[Try it]: Whatever follows the line containing "lime tile D3:D4" in the listing below should be printed exactly, along with that line itself.

[Supplied material]:
▬▬▬▬▬▬▬▬▬▬

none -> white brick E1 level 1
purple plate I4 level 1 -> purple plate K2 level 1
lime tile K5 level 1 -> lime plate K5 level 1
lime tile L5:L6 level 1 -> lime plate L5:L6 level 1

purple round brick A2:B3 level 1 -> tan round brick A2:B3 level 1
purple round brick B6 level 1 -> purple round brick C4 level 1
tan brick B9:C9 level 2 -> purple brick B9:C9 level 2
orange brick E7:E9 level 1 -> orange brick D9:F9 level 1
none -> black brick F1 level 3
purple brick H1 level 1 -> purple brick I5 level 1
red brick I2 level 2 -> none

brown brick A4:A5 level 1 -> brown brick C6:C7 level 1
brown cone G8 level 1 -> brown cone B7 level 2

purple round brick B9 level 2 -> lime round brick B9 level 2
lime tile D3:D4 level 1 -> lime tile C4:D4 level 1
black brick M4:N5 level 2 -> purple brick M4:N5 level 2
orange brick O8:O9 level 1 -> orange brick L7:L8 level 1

▬▬▬▬▬▬▬▬▬▬

[Response box]:
lime tile D3:D4 level 1 -> lime tile C4:D4 level 1
black brick M4:N5 level 2 -> purple brick M4:N5 level 2
orange brick O8:O9 level 1 -> orange brick L7:L8 level 1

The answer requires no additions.